** Exercise directions **
Instruction for the entries that follow: retype exactly the lines from the line with "camera: 30 degrees right, 15 degrees down" to the line with "(789, 627) = (467, 512): black", both included, and omit all others.

┄┄┄┄┄┄┄┄┄┄┄┄┄┄┄┄┄┄┄┄

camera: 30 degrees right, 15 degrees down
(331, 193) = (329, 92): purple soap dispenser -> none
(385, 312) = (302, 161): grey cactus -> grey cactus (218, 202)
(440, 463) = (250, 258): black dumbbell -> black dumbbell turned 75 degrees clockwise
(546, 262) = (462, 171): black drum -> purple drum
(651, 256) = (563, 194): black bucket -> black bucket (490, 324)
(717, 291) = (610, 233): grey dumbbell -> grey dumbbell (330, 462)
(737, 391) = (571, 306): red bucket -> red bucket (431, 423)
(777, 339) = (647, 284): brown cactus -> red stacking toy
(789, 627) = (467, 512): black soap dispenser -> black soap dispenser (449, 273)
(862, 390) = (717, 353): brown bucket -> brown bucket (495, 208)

┄┄┄┄┄┄┄┄┄┄┄┄┄┄┄┄┄┄┄┄

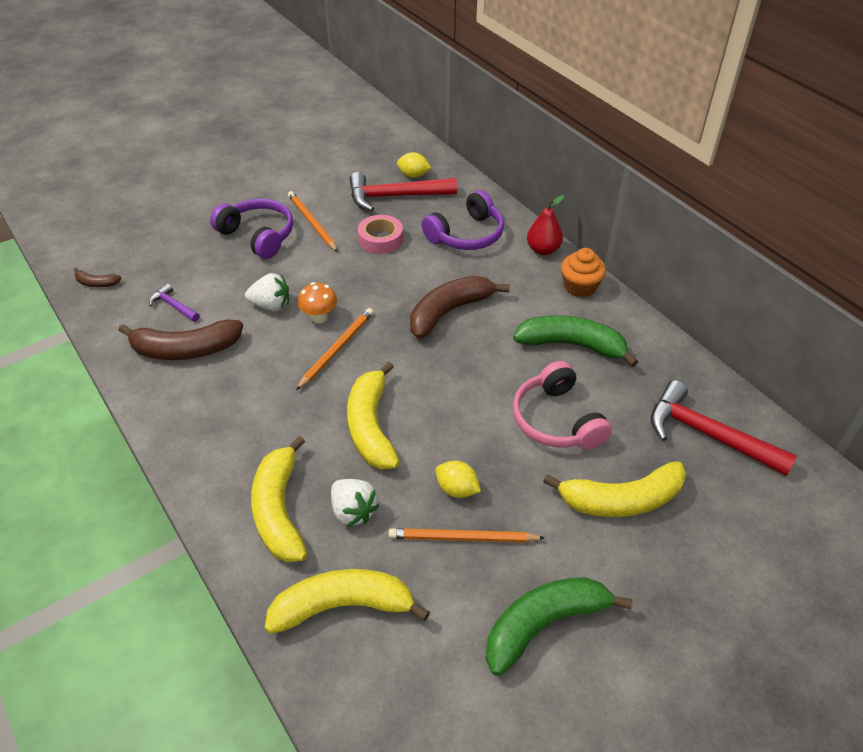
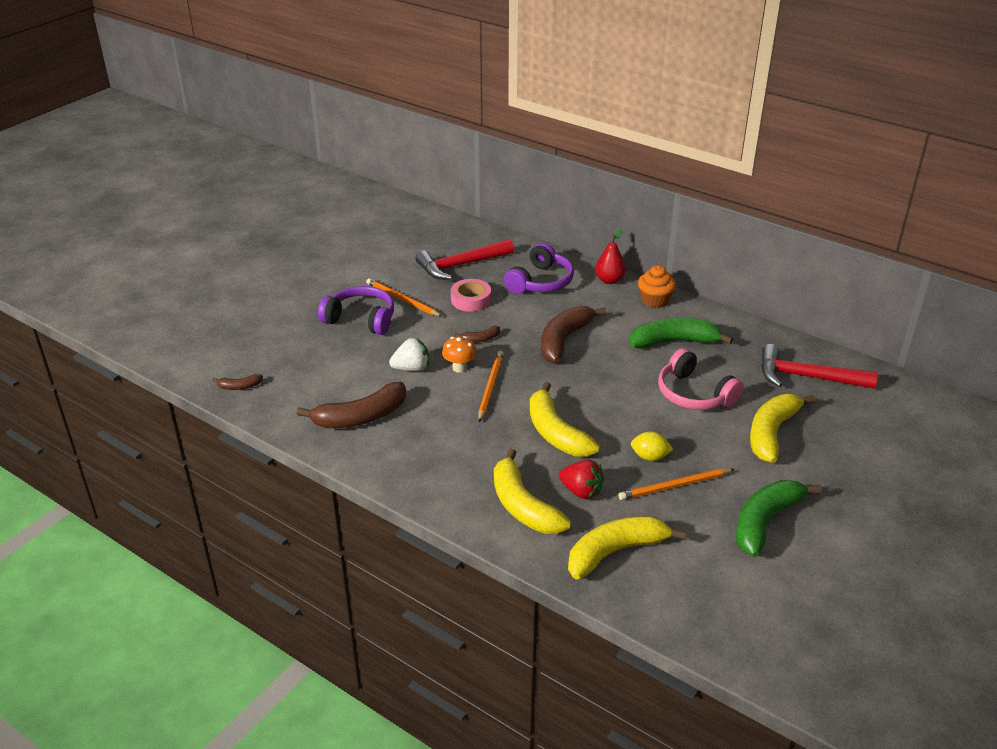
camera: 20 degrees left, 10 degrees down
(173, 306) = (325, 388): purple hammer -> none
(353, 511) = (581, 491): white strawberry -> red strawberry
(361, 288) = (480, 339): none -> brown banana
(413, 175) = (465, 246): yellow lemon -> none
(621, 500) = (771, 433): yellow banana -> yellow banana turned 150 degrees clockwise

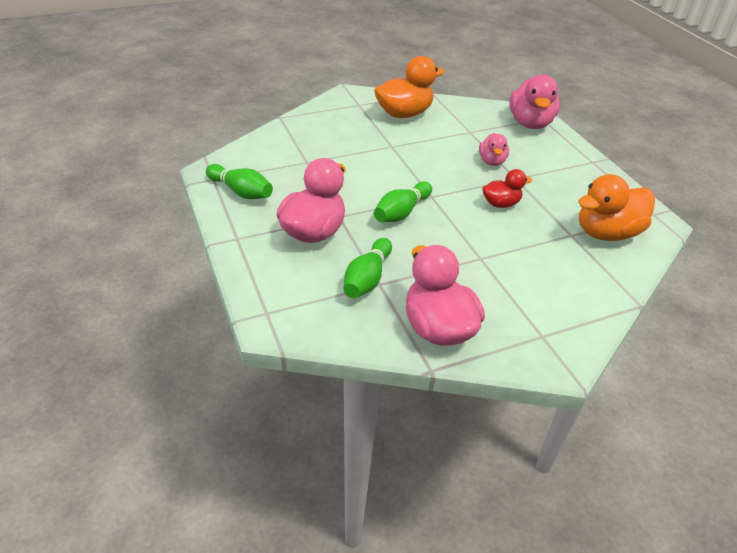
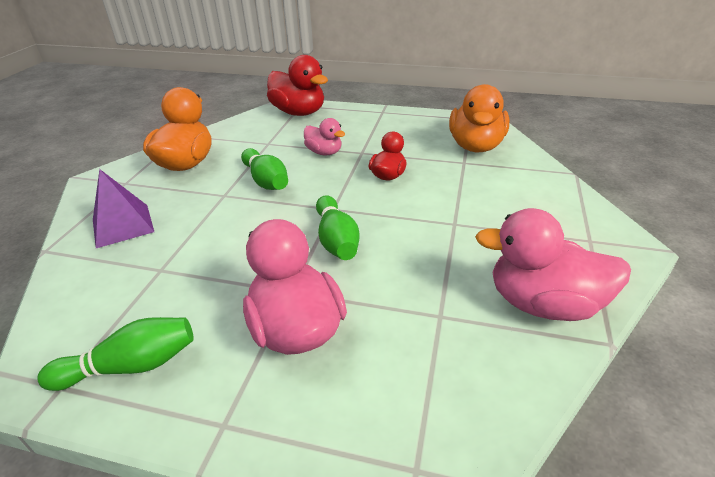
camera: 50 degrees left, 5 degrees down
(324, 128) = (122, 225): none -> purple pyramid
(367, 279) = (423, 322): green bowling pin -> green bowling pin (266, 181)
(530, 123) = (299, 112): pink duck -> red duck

┄┄┄┄┄┄┄┄┄┄┄┄┄┄┄┄┄┄┄┄

** Solution to this exercise **
camera: 30 degrees right, 15 degrees down
(331, 193) = (329, 92): purple soap dispenser -> none
(385, 312) = (302, 161): grey cactus -> grey cactus (218, 202)
(440, 463) = (250, 258): black dumbbell -> black dumbbell turned 75 degrees clockwise
(546, 262) = (462, 171): black drum -> purple drum
(651, 256) = (563, 194): black bucket -> black bucket (490, 324)
(717, 291) = (610, 233): grey dumbbell -> grey dumbbell (330, 462)
(737, 391) = (571, 306): red bucket -> red bucket (431, 423)
(777, 339) = (647, 284): brown cactus -> red stacking toy
(789, 627) = (467, 512): black soap dispenser -> black soap dispenser (449, 273)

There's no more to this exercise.